[Start of Attachment]

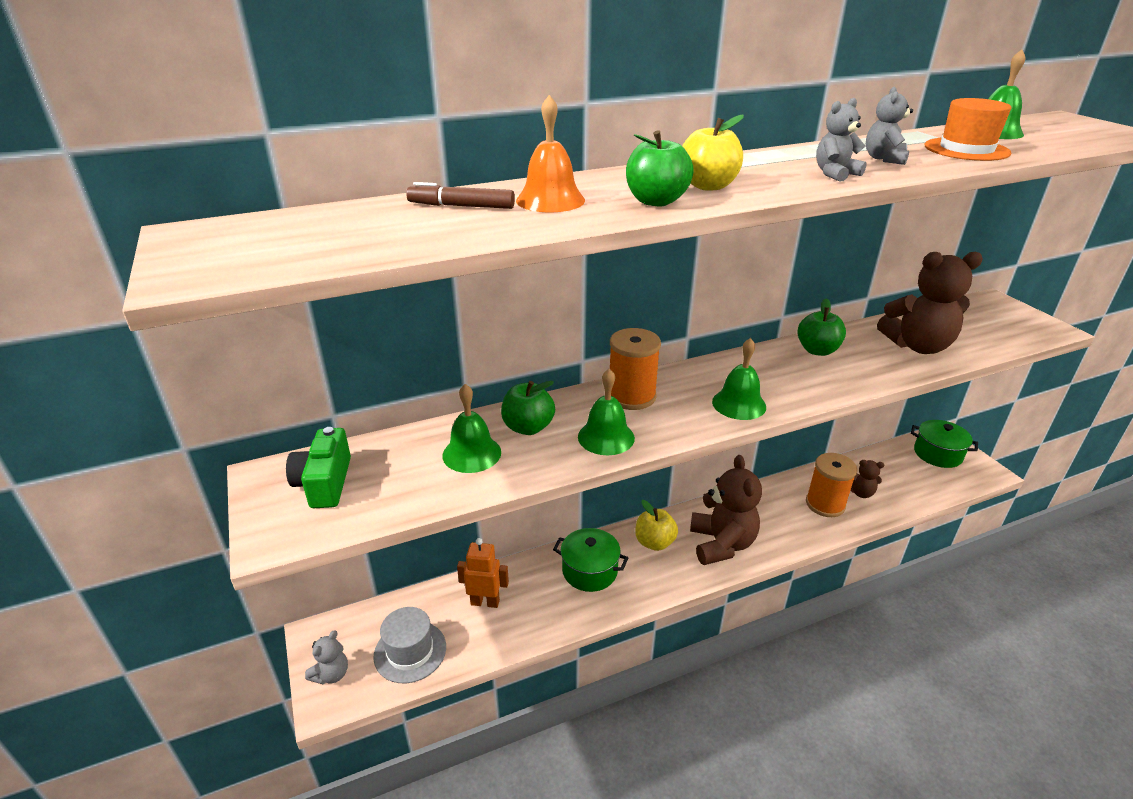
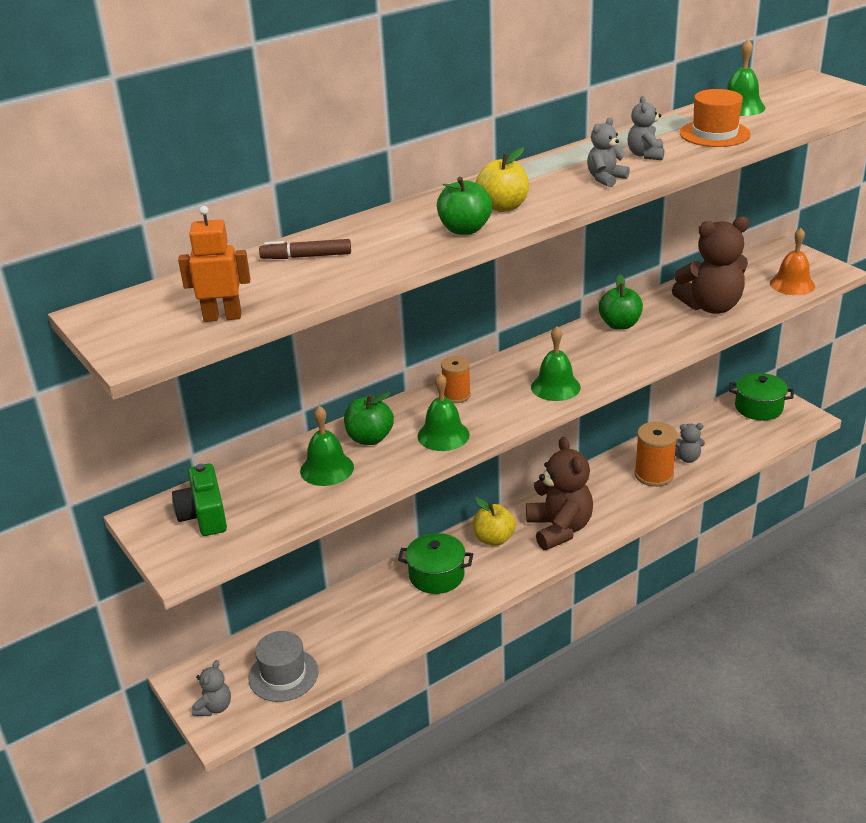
camera: 10 degrees left, 0 degrees up
(485, 602) = (342, 621): orange robot -> orange robot (222, 317)
(550, 200) = (377, 240): orange bell -> orange bell (792, 284)
(631, 396) = (456, 395): orange spool -> orange spool, size x0.62
(861, 493) = (687, 458): brown teddy bear -> grey teddy bear

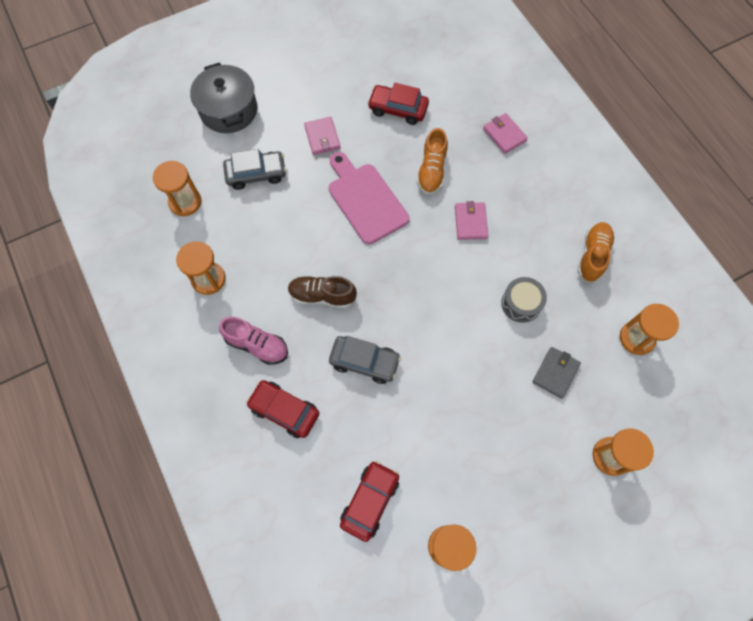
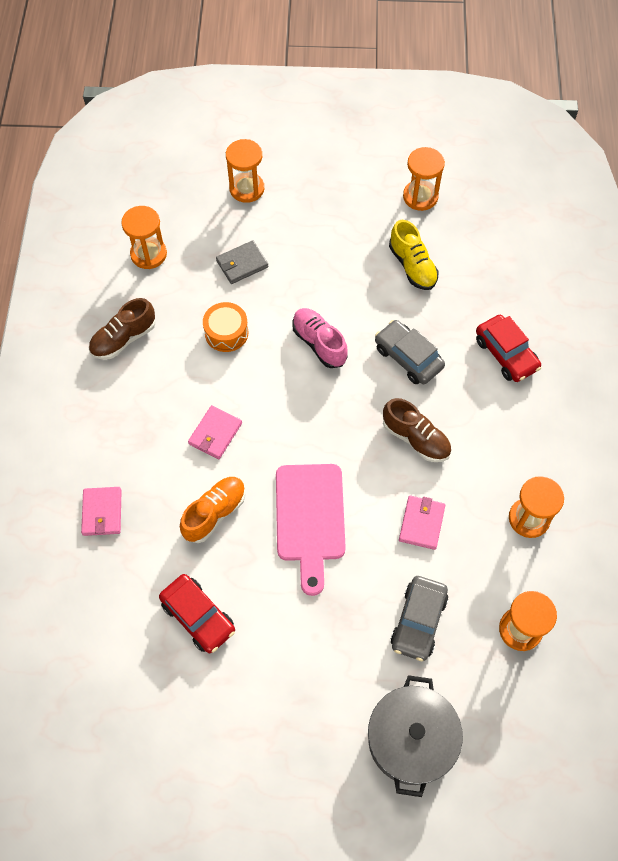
camera: 150 degrees left, 5 degrees down
(256, 174) = (418, 621): grey car -> grey car turned 90 degrees counterclockwise
(257, 345) = (506, 424): pink shoe -> pink shoe (319, 343)
(322, 137) = (313, 628): pink wallet -> pink wallet (421, 523)
(370, 501) = (465, 253): red car -> none
(410, 457) = (412, 266): none -> yellow shoe
(521, 303) = (226, 333): grey drum -> orange drum
(592, 256) = (124, 339): orange shoe -> brown shoe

[End of Attachment]

Nothing but the lines from the one containing "(861, 493) = (687, 458): brown" to the last line of the records should be returned, exactly as they appear and without pictures.

WRITTEN REPLY.
(861, 493) = (687, 458): brown teddy bear -> grey teddy bear

camera: 150 degrees left, 5 degrees down
(256, 174) = (418, 621): grey car -> grey car turned 90 degrees counterclockwise
(257, 345) = (506, 424): pink shoe -> pink shoe (319, 343)
(322, 137) = (313, 628): pink wallet -> pink wallet (421, 523)
(370, 501) = (465, 253): red car -> none
(410, 457) = (412, 266): none -> yellow shoe
(521, 303) = (226, 333): grey drum -> orange drum
(592, 256) = (124, 339): orange shoe -> brown shoe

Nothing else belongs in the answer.